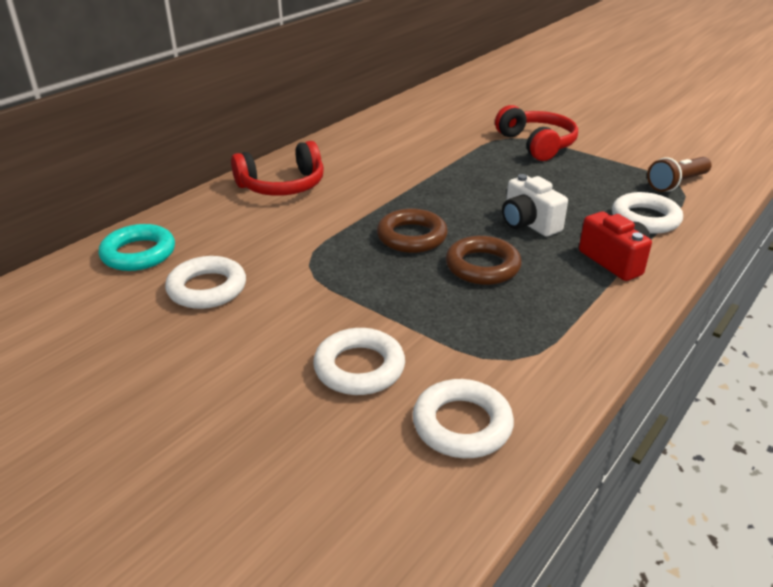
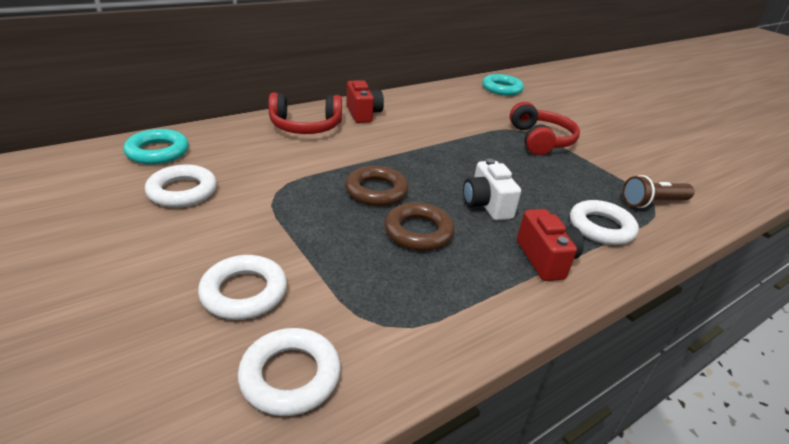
camera: 15 degrees right, 0 degrees up
none -> red camera [346,80,384,123]
none -> turquoise ring [482,74,524,96]

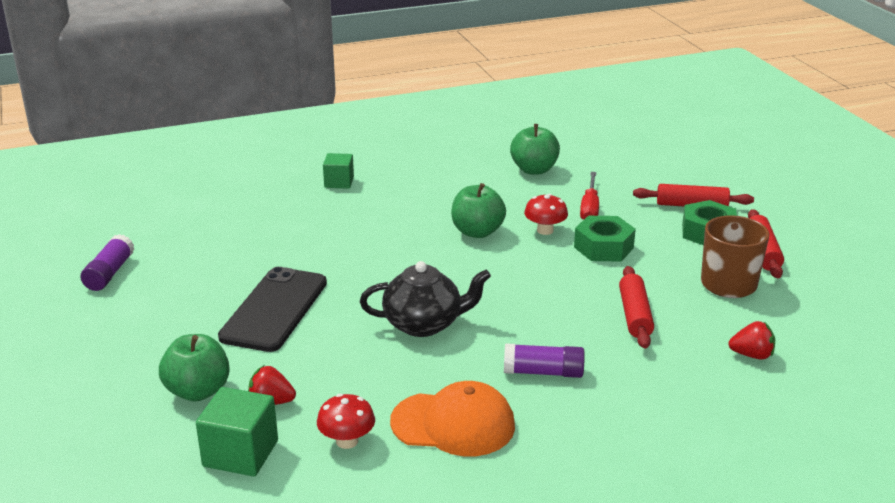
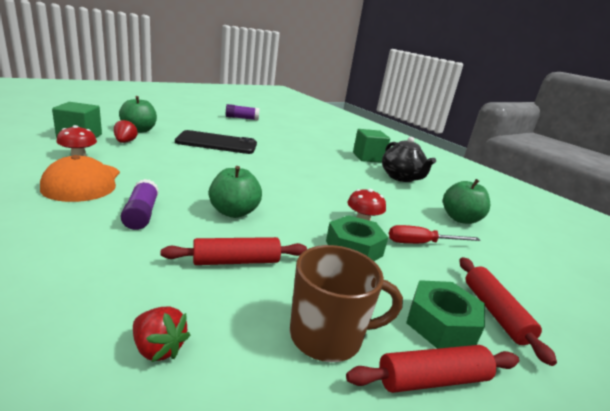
camera: 70 degrees right, 5 degrees down
green cube [323,153,354,189] -> green cube [353,129,390,163], size x1.52
black teapot [360,261,491,337] -> black teapot moved to [382,137,436,182]
green apple [451,183,506,238] -> green apple moved to [209,166,262,218]
red strawberry [729,321,775,360] -> red strawberry turned 45 degrees counterclockwise [133,307,190,362]

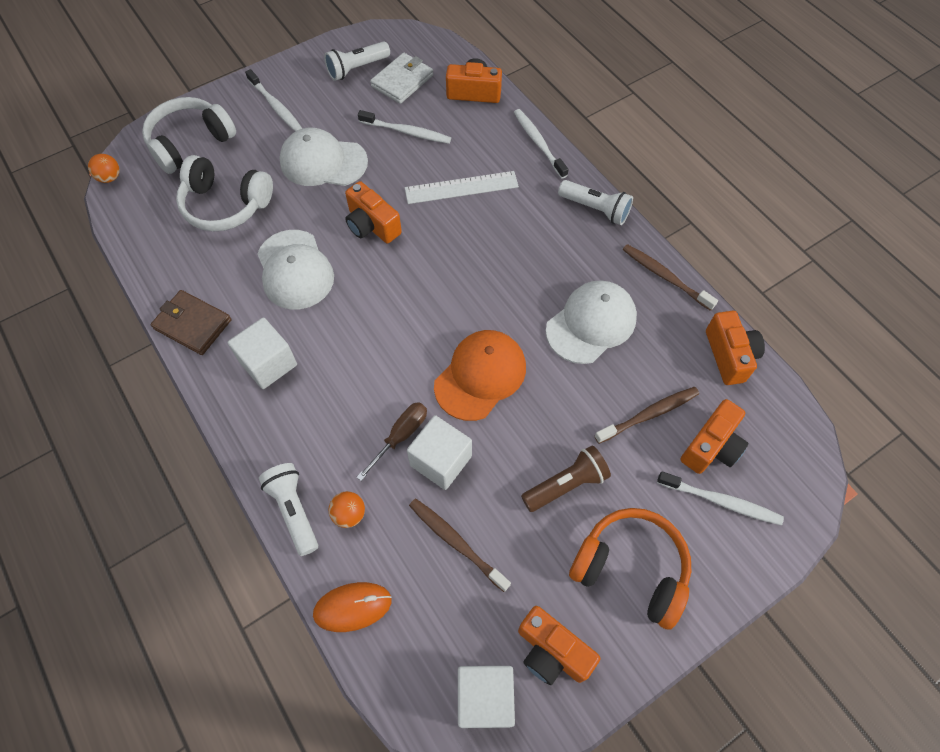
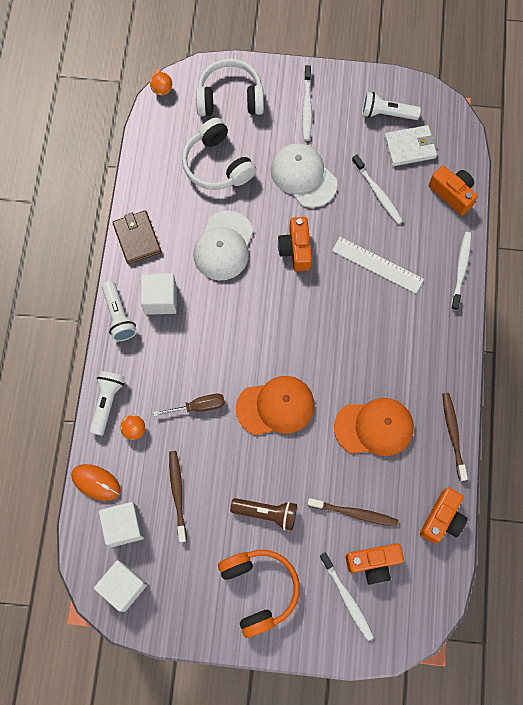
camera: 40 degrees right, 10 degrees up
white cube [407,415,472,490] -> white cube moved to [99,502,144,547]
orange camera [518,606,600,685] -> none
white cap [546,280,637,364] -> orange cap [334,398,414,456]
white flashlight [558,180,633,225] -> white flashlight moved to [102,281,137,341]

_ _ _ _ _

Go through the entries above and report each line with the string "green" in it.

FINISHED TASK –
green cube [323,153,354,189] -> green cube [353,129,390,163], size x1.52
green apple [451,183,506,238] -> green apple moved to [209,166,262,218]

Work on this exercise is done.